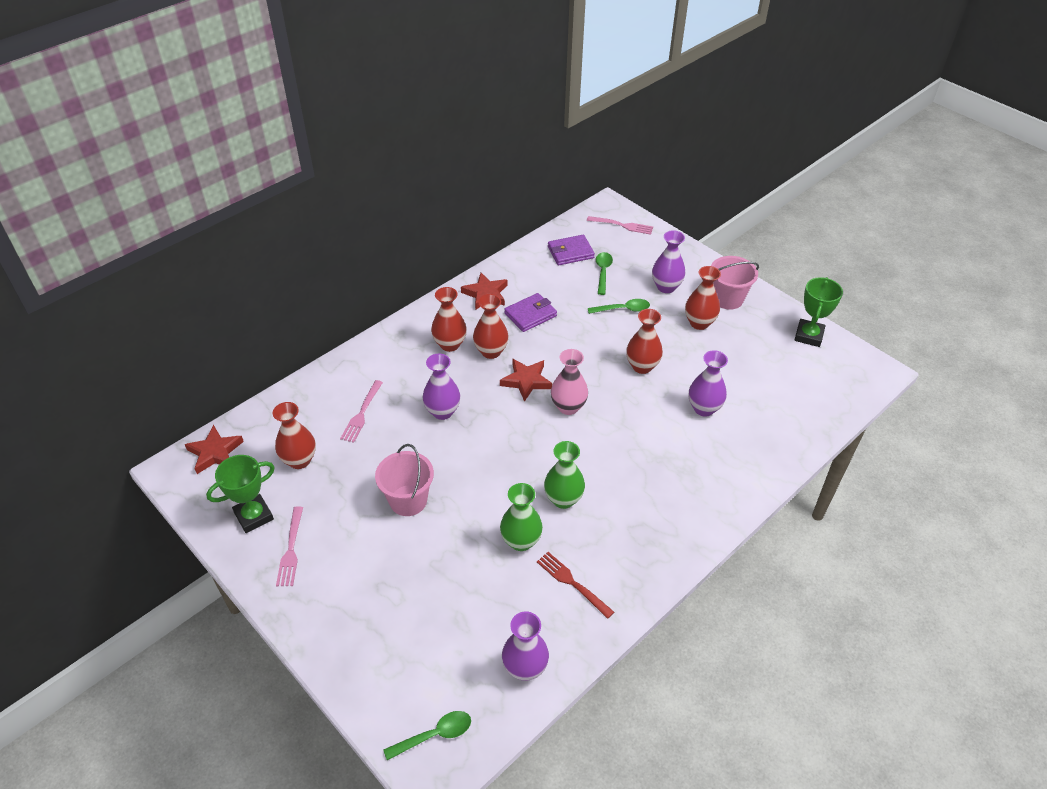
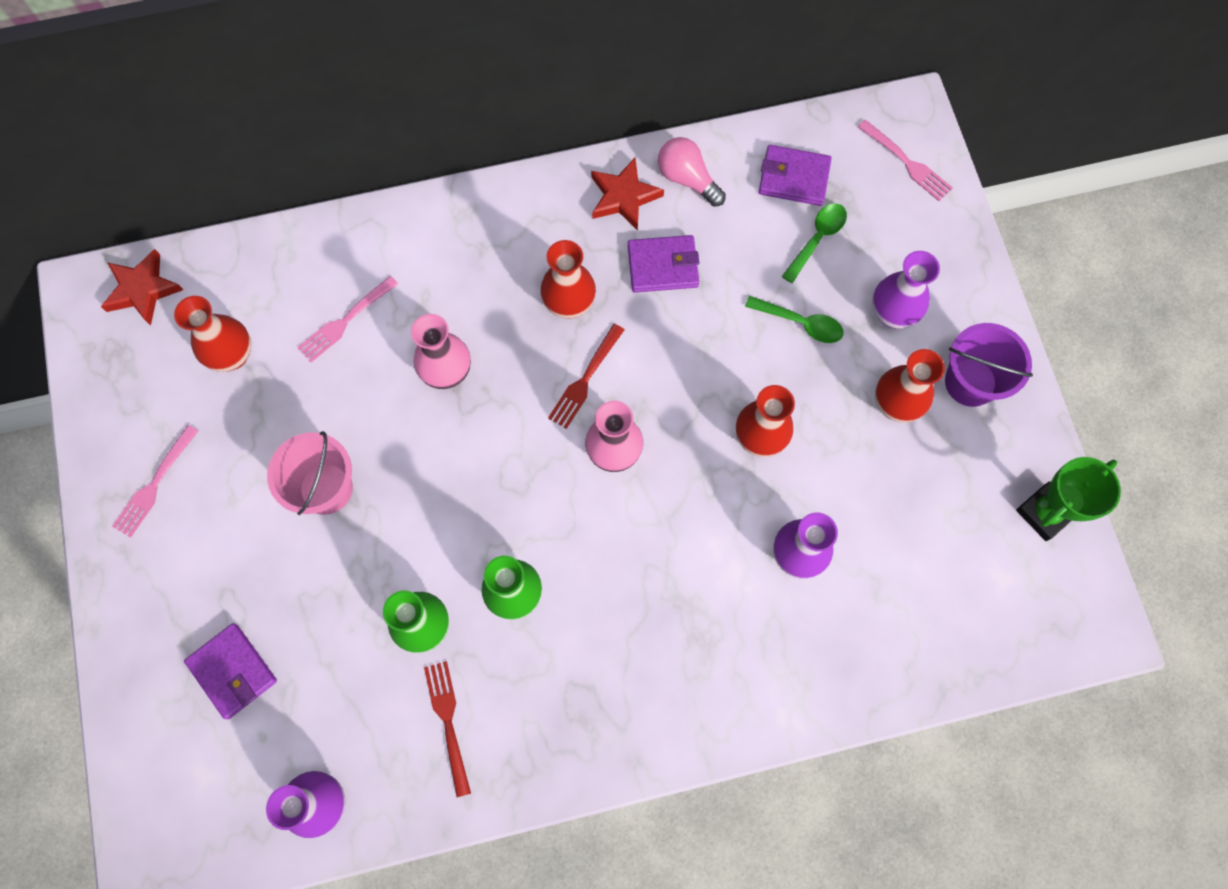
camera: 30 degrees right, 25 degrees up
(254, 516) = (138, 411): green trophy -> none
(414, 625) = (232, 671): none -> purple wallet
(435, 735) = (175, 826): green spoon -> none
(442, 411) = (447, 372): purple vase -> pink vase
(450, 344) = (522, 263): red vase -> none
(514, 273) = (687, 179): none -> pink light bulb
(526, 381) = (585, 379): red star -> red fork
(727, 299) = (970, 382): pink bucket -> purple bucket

→ EXERCISE REQUIREMENTS
Go through the data and copy every line that includes "vase".

→ RESPONSE TO THE EXERCISE
(442, 411) = (447, 372): purple vase -> pink vase
(450, 344) = (522, 263): red vase -> none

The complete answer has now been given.